▶ [Exercise instructions]: In the listing below, find the line containing "IC1: ATtiny44 -> ATtiny84" and the line containing "D3: LED (A LED, K". Repeat exactly those two lines and every line between them, nothing more.

▶ [Excerpted data]:
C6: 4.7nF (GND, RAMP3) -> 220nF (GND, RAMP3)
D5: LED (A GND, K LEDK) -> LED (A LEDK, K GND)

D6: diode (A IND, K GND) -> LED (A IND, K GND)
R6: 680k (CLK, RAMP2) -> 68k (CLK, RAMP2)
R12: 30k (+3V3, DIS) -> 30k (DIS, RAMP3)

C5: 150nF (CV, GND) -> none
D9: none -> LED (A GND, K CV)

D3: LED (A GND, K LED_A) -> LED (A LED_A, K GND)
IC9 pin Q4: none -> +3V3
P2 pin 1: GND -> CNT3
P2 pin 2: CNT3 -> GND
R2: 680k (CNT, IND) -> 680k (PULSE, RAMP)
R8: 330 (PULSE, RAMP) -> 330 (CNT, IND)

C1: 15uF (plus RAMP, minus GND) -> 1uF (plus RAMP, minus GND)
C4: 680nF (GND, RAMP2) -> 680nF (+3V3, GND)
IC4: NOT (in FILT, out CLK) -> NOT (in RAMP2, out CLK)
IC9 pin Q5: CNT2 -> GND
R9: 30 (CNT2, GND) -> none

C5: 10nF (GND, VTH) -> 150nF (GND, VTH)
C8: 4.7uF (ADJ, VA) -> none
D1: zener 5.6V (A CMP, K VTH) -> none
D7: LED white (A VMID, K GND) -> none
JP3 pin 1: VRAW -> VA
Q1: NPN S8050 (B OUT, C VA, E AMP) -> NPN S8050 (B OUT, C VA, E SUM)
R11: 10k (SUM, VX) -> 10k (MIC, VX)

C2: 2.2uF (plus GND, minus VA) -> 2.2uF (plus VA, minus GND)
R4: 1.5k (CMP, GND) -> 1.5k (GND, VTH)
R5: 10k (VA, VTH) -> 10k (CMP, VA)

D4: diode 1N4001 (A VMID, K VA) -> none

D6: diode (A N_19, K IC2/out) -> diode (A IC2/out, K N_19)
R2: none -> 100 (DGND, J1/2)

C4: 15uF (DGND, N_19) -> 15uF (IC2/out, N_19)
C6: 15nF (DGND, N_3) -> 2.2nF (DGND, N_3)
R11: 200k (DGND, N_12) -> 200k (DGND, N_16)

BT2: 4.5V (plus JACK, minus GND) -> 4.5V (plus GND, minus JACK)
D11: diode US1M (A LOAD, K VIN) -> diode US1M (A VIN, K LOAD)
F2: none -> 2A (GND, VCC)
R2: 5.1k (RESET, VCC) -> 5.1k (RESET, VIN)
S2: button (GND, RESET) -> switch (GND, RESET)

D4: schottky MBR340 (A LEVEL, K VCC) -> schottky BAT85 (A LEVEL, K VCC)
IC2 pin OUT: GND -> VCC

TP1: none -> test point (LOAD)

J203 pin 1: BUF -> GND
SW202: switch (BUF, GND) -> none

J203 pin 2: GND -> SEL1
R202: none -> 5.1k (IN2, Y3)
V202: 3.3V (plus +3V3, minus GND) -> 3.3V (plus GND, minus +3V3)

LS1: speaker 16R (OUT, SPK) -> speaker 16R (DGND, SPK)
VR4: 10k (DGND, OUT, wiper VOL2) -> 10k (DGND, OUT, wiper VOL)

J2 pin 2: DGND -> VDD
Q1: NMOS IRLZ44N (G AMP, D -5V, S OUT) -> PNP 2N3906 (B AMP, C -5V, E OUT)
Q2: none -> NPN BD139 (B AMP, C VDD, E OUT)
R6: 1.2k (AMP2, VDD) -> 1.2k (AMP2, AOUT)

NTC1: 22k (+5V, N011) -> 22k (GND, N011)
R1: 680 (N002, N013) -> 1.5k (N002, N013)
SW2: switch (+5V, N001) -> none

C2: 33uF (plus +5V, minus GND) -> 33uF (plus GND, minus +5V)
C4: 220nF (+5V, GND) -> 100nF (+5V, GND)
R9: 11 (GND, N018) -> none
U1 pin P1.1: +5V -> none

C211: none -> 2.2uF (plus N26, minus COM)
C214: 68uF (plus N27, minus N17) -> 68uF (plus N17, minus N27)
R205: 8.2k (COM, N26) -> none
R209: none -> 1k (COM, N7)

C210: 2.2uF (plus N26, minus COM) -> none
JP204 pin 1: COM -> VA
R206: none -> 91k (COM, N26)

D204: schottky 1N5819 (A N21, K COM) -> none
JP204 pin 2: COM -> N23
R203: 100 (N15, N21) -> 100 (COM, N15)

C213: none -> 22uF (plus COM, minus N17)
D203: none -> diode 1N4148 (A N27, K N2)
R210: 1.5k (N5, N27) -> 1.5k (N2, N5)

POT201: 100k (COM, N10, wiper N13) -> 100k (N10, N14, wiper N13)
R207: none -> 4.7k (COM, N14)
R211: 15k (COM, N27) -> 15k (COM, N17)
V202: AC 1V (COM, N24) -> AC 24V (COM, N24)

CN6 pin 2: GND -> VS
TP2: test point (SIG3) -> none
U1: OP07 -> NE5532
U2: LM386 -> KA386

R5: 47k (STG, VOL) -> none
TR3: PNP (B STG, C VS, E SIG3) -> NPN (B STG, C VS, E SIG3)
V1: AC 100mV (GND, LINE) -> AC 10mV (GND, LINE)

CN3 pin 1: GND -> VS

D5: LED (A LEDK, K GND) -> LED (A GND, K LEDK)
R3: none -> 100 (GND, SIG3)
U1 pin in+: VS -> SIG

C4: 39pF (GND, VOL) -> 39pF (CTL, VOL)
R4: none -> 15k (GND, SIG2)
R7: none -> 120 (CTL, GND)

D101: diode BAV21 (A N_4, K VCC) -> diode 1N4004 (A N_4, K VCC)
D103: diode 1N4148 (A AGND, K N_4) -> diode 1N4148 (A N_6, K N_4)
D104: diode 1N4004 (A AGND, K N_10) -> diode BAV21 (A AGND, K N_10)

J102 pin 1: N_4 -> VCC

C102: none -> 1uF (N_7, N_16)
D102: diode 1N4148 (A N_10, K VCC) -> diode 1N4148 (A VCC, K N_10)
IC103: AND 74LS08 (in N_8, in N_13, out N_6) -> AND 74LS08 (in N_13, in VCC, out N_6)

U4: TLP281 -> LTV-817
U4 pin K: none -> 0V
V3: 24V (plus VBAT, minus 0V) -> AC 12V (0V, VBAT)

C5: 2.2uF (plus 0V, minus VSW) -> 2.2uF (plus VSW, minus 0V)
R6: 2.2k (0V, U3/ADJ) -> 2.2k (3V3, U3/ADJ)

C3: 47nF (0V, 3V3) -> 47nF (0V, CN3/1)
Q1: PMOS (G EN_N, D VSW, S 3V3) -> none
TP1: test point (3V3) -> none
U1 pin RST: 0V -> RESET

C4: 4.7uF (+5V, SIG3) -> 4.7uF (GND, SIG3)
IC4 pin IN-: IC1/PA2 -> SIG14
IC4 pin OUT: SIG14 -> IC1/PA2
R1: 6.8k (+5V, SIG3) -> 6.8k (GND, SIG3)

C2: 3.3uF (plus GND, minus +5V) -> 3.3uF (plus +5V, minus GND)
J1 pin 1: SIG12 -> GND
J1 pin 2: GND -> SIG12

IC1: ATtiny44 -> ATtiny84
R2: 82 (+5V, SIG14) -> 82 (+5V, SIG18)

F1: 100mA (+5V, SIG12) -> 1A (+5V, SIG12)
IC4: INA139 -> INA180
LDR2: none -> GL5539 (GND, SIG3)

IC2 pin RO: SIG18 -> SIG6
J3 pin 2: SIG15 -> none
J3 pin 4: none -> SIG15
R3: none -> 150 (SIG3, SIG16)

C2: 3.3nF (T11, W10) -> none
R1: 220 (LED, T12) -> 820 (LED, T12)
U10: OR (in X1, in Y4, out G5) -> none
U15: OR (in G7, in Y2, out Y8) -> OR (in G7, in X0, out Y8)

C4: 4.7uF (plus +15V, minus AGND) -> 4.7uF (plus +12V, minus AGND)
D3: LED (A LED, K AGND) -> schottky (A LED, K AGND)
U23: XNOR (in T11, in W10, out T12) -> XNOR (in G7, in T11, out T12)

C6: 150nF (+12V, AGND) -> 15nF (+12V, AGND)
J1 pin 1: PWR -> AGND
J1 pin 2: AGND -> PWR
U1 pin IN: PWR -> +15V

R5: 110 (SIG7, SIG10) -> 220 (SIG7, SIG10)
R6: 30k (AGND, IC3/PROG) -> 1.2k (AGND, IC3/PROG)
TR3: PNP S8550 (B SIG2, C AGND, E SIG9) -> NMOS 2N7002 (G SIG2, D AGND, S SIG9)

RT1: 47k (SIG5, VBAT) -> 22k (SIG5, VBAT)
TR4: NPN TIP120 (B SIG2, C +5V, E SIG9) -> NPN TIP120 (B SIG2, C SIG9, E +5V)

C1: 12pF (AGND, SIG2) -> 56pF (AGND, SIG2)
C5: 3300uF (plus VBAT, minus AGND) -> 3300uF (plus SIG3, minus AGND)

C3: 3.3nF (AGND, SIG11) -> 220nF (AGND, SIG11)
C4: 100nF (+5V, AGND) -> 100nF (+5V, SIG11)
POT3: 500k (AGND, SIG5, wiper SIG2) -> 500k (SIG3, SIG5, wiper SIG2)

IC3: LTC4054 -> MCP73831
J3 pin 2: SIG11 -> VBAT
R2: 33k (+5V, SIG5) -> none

▶ [Response]:
IC1: ATtiny44 -> ATtiny84
R2: 82 (+5V, SIG14) -> 82 (+5V, SIG18)

F1: 100mA (+5V, SIG12) -> 1A (+5V, SIG12)
IC4: INA139 -> INA180
LDR2: none -> GL5539 (GND, SIG3)

IC2 pin RO: SIG18 -> SIG6
J3 pin 2: SIG15 -> none
J3 pin 4: none -> SIG15
R3: none -> 150 (SIG3, SIG16)

C2: 3.3nF (T11, W10) -> none
R1: 220 (LED, T12) -> 820 (LED, T12)
U10: OR (in X1, in Y4, out G5) -> none
U15: OR (in G7, in Y2, out Y8) -> OR (in G7, in X0, out Y8)

C4: 4.7uF (plus +15V, minus AGND) -> 4.7uF (plus +12V, minus AGND)
D3: LED (A LED, K AGND) -> schottky (A LED, K AGND)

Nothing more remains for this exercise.